__Task description__
Count, in the entries, the lines with "brick". Answer with the number only.

Records contained in a dataset
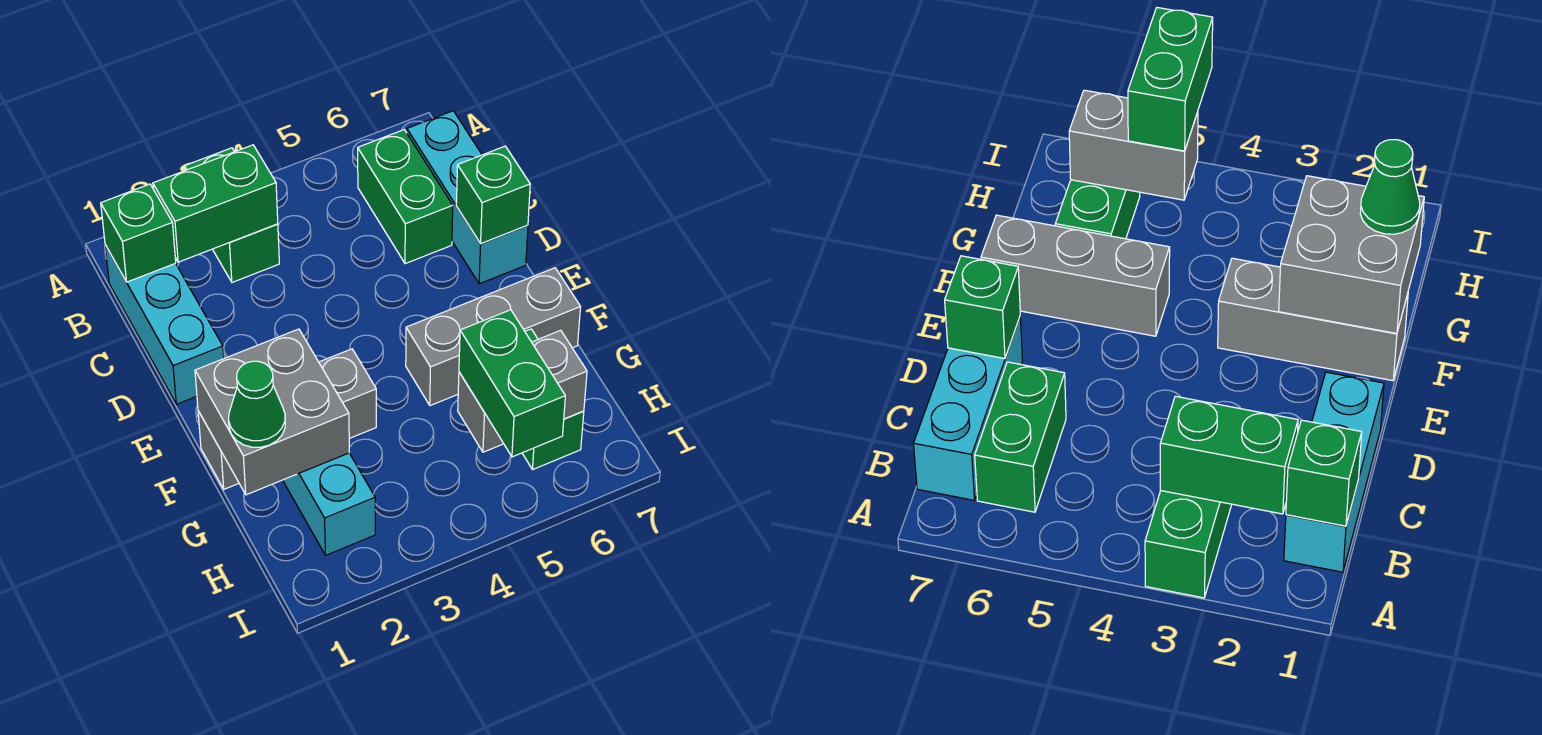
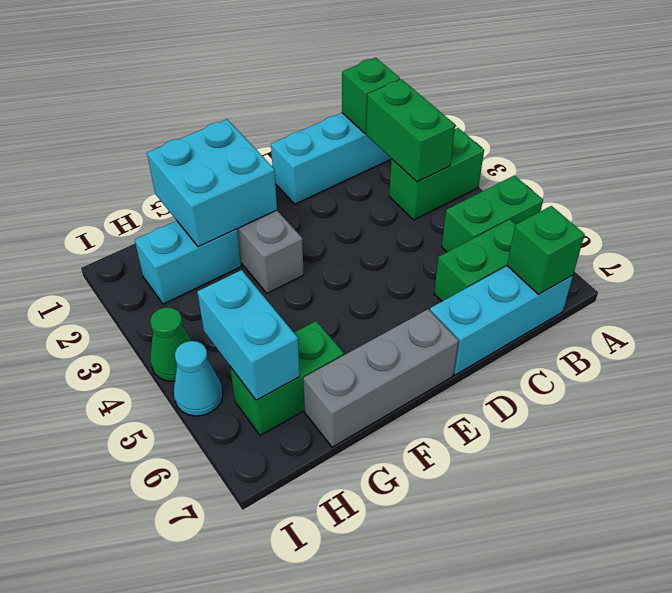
green brick D7 level 2 -> green brick B7 level 2
grey brick F1:G2 level 2 -> cyan brick F1:G2 level 2
grey brick F5:F7 level 1 -> grey brick E7:G7 level 1
green cone G1 level 3 -> green cone I4 level 1
grey brick H5:H6 level 2 -> cyan brick H5:H6 level 2
green brick H5:I5 level 3 -> green brick A5:B5 level 1
none -> cyan cone I5 level 1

__Solution to this problem__
5